• [The problem]
Transcribe all data verbatim. Skip the pictures.

(Object matching data)
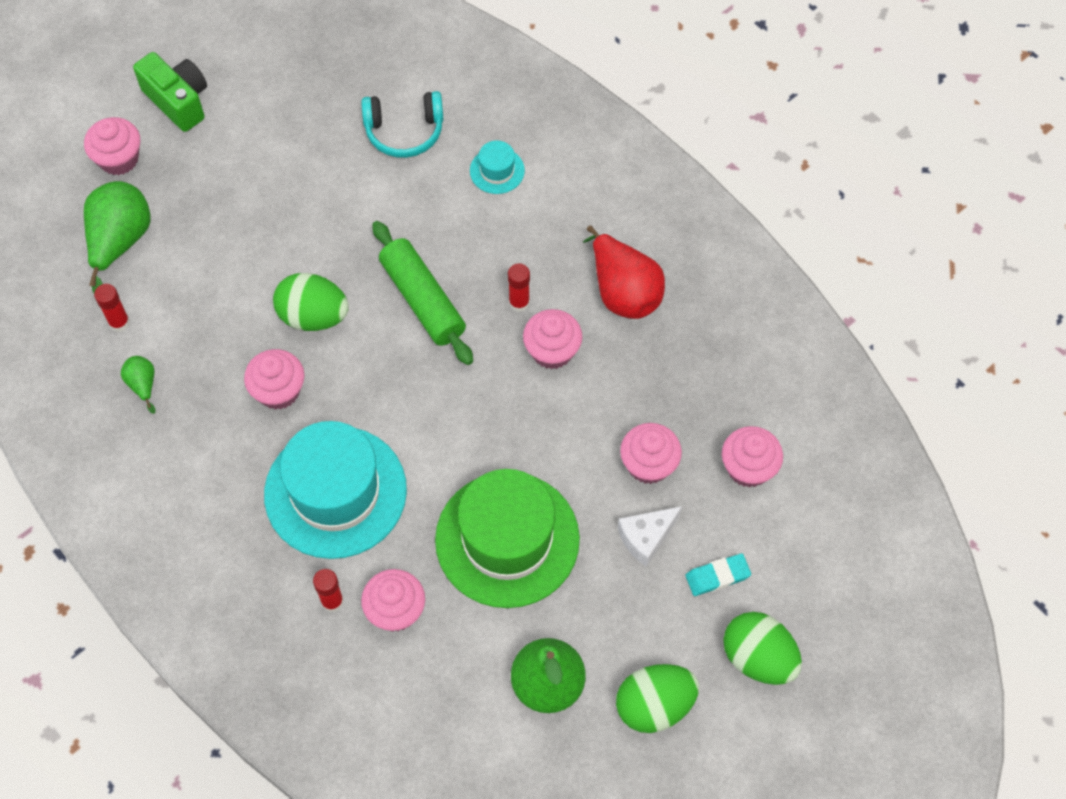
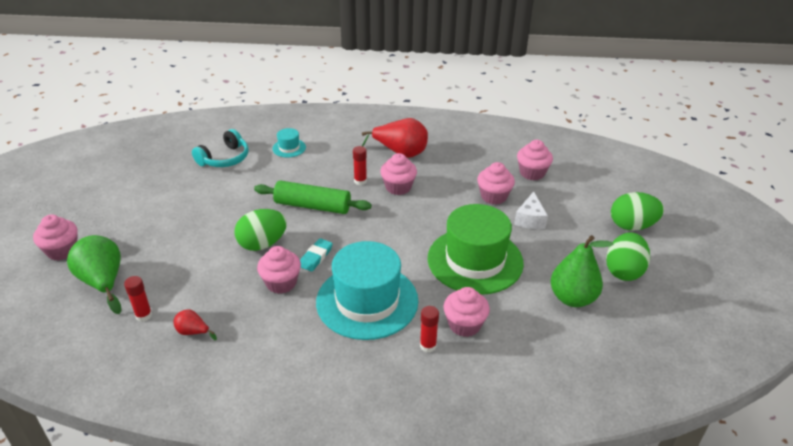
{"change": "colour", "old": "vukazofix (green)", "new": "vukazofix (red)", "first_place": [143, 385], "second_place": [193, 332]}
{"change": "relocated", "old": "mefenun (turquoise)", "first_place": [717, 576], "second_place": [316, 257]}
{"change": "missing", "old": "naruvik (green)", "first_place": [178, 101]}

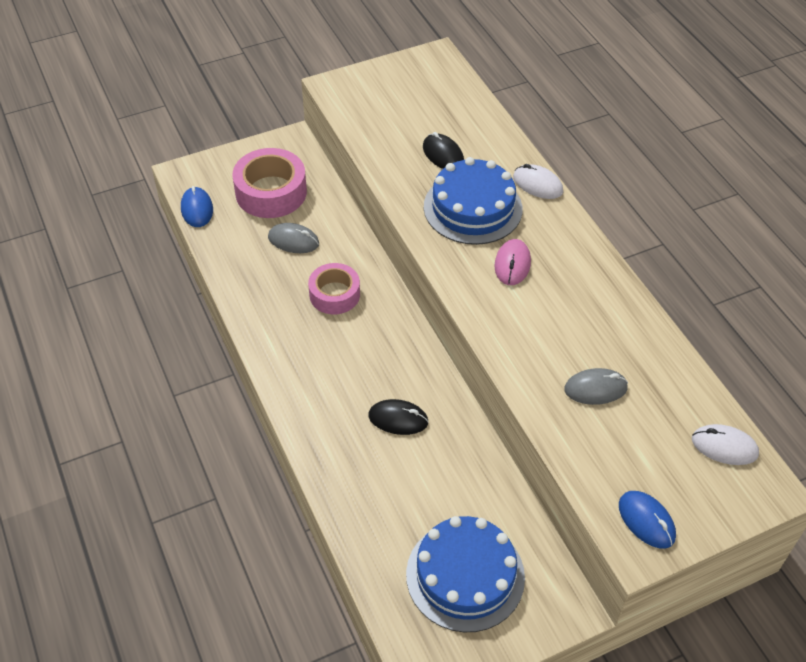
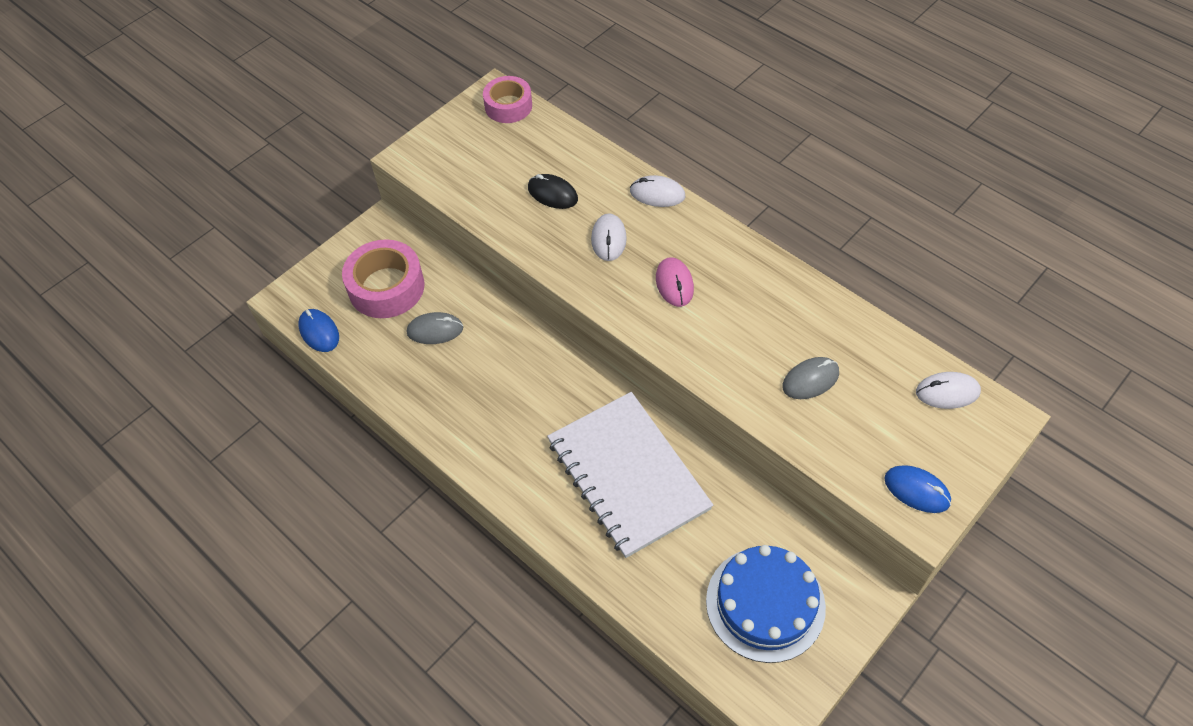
{"change": "relocated", "old": "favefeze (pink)", "first_place": [334, 294], "second_place": [508, 106]}
{"change": "exchanged", "old": "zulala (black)", "new": "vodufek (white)", "first_place": [398, 419], "second_place": [628, 475]}
{"change": "exchanged", "old": "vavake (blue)", "new": "zulala (white)", "first_place": [472, 208], "second_place": [608, 239]}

• [Response]
{"change": "colour", "old": "vukazofix (green)", "new": "vukazofix (red)", "first_place": [143, 385], "second_place": [193, 332]}
{"change": "relocated", "old": "mefenun (turquoise)", "first_place": [717, 576], "second_place": [316, 257]}
{"change": "missing", "old": "naruvik (green)", "first_place": [178, 101]}

{"change": "relocated", "old": "favefeze (pink)", "first_place": [334, 294], "second_place": [508, 106]}
{"change": "exchanged", "old": "zulala (black)", "new": "vodufek (white)", "first_place": [398, 419], "second_place": [628, 475]}
{"change": "exchanged", "old": "vavake (blue)", "new": "zulala (white)", "first_place": [472, 208], "second_place": [608, 239]}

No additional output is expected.